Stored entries
____
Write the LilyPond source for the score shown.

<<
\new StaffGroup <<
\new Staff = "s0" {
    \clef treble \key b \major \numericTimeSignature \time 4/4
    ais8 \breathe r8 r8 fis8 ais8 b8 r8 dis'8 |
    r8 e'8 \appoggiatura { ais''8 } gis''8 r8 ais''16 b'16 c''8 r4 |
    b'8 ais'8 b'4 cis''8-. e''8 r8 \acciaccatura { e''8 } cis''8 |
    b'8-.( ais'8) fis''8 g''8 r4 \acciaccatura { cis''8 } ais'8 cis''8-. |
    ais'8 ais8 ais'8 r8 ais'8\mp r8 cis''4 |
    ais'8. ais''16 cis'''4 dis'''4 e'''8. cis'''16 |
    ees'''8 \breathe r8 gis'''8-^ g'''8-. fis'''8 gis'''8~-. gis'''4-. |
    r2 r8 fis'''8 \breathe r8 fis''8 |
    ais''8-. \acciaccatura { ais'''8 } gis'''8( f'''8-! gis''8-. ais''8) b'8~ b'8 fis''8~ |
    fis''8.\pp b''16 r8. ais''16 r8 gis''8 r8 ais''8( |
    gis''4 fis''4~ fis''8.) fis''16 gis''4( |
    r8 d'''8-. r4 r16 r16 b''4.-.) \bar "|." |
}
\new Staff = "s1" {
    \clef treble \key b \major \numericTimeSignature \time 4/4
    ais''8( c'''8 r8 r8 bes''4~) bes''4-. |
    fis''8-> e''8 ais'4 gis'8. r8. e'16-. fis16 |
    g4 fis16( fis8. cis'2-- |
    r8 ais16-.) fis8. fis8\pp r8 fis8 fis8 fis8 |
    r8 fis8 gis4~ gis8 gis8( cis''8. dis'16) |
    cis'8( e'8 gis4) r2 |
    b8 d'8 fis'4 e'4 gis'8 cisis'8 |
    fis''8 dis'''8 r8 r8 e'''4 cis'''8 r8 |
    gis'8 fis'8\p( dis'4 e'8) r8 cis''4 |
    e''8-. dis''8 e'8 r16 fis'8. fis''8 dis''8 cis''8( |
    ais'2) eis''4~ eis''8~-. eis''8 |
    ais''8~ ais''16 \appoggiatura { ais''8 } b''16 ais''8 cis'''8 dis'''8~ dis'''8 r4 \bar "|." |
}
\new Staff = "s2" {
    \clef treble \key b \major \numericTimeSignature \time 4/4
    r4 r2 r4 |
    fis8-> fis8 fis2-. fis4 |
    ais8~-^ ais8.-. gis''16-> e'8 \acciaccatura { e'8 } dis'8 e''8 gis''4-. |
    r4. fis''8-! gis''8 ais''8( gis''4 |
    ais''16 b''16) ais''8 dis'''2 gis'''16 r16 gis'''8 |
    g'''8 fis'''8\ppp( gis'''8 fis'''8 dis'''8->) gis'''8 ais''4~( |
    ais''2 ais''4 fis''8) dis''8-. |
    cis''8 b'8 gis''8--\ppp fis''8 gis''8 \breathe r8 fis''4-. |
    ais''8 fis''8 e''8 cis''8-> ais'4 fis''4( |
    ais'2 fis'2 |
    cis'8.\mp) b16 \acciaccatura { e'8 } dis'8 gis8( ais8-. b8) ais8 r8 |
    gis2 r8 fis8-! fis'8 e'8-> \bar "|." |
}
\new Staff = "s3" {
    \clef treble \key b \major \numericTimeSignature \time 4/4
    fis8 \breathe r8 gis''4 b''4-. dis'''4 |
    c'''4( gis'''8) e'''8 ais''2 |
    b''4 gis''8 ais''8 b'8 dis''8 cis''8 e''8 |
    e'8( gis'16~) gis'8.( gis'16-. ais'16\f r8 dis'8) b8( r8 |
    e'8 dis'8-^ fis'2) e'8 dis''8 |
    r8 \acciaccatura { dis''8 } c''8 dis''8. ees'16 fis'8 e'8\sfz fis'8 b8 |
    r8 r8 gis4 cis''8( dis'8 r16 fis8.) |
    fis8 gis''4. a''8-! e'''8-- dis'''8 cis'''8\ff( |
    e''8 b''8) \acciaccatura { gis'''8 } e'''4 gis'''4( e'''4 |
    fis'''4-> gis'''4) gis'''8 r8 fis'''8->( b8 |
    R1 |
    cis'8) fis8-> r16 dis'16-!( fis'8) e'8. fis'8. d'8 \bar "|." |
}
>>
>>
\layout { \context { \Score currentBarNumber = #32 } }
____
▶ [Exercise directions]:
Return every line of the items above that contains the string "acciaccatura", matching case exactly.

▶ [Response]:
    b'8 ais'8 b'4 cis''8-. e''8 r8 \acciaccatura { e''8 } cis''8 |
    b'8-.( ais'8) fis''8 g''8 r4 \acciaccatura { cis''8 } ais'8 cis''8-. |
    ais''8-. \acciaccatura { ais'''8 } gis'''8( f'''8-! gis''8-. ais''8) b'8~ b'8 fis''8~ |
    ais8~-^ ais8.-. gis''16-> e'8 \acciaccatura { e'8 } dis'8 e''8 gis''4-. |
    cis'8.\mp) b16 \acciaccatura { e'8 } dis'8 gis8( ais8-. b8) ais8 r8 |
    r8 \acciaccatura { dis''8 } c''8 dis''8. ees'16 fis'8 e'8\sfz fis'8 b8 |
    e''8 b''8) \acciaccatura { gis'''8 } e'''4 gis'''4( e'''4 |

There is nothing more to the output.